The word "pink" may appear in some lines of the data; copy every such line.

Extracted data START

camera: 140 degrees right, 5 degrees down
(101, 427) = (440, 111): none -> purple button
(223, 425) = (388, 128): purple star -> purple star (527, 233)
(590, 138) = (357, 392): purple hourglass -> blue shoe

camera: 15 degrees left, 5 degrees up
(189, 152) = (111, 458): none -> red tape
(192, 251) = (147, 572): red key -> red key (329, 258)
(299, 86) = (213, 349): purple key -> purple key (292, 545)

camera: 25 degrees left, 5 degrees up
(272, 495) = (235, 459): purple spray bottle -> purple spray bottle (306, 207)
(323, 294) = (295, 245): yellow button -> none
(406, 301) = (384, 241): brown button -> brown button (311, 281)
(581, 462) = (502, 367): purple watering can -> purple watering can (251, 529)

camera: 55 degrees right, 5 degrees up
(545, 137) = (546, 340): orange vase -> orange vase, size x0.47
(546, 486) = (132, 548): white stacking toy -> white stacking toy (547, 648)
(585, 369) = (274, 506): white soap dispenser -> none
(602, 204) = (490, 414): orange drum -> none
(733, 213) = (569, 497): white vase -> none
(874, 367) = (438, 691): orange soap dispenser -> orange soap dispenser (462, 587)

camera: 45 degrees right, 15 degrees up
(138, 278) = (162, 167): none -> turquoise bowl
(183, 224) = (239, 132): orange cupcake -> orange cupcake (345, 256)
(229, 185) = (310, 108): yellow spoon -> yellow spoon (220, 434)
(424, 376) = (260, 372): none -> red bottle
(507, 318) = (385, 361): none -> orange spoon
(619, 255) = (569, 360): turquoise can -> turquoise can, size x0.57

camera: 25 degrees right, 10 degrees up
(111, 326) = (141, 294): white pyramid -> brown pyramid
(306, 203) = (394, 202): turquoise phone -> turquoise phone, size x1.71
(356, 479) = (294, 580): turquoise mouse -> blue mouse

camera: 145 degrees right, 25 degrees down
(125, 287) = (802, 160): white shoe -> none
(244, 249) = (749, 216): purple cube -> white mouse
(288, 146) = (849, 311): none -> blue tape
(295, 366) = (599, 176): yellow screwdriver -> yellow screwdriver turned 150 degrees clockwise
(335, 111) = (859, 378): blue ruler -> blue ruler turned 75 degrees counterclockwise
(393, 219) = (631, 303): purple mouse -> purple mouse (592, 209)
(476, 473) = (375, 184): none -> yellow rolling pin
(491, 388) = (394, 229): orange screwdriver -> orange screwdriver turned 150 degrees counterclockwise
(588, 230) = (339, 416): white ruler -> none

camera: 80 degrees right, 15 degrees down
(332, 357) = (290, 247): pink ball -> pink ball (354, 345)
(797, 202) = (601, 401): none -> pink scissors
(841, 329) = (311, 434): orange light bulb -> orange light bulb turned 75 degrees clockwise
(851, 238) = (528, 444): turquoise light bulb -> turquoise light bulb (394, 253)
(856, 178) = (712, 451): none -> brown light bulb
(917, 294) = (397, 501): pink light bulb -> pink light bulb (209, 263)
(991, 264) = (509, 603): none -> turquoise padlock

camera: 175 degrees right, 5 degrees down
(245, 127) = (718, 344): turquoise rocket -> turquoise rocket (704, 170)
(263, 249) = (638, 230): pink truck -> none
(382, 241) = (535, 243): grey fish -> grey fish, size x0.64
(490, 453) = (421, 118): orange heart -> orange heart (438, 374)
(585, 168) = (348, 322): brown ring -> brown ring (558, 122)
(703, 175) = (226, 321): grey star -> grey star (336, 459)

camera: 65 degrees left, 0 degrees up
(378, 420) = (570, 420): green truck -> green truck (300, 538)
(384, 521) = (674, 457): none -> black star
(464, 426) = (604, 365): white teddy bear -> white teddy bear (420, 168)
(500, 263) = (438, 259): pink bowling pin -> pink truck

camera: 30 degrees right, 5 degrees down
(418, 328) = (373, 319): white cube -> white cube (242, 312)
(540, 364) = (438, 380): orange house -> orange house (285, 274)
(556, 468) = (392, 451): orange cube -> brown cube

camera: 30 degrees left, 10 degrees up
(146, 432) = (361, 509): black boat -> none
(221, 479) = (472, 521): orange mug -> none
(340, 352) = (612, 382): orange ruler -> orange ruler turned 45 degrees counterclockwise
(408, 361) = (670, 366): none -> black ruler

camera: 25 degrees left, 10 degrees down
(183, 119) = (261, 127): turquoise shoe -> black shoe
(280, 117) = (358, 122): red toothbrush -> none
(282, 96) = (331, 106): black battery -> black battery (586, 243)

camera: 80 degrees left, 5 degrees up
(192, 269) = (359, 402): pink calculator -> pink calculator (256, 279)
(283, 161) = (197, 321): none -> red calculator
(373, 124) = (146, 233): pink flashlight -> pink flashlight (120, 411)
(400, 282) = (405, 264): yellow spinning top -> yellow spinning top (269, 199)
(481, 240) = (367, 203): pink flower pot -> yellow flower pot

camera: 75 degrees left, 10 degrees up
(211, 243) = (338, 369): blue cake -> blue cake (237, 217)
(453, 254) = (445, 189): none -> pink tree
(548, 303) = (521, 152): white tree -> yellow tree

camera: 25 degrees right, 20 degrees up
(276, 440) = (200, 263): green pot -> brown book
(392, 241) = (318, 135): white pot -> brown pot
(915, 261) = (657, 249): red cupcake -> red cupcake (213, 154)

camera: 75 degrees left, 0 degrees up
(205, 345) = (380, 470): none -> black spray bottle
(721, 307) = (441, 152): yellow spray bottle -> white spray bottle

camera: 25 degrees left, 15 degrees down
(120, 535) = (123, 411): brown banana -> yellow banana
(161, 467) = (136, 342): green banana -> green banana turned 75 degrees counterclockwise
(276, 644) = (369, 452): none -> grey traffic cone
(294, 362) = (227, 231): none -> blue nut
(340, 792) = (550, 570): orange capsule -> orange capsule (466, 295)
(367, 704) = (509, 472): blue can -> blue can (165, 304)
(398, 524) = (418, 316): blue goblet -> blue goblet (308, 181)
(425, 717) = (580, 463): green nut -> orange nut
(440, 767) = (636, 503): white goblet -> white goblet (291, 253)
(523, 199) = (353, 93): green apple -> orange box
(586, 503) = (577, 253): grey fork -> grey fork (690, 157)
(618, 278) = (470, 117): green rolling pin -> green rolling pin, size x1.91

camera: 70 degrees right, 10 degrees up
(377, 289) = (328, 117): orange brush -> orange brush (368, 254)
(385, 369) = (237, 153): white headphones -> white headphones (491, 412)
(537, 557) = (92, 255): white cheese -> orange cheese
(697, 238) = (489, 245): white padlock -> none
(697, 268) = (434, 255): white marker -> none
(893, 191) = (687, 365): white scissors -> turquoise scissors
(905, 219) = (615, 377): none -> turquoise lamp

Extracted data END

**Expected answer**.
(332, 357) = (290, 247): pink ball -> pink ball (354, 345)
(797, 202) = (601, 401): none -> pink scissors
(917, 294) = (397, 501): pink light bulb -> pink light bulb (209, 263)
(263, 249) = (638, 230): pink truck -> none
(500, 263) = (438, 259): pink bowling pin -> pink truck
(192, 269) = (359, 402): pink calculator -> pink calculator (256, 279)
(373, 124) = (146, 233): pink flashlight -> pink flashlight (120, 411)
(481, 240) = (367, 203): pink flower pot -> yellow flower pot
(453, 254) = (445, 189): none -> pink tree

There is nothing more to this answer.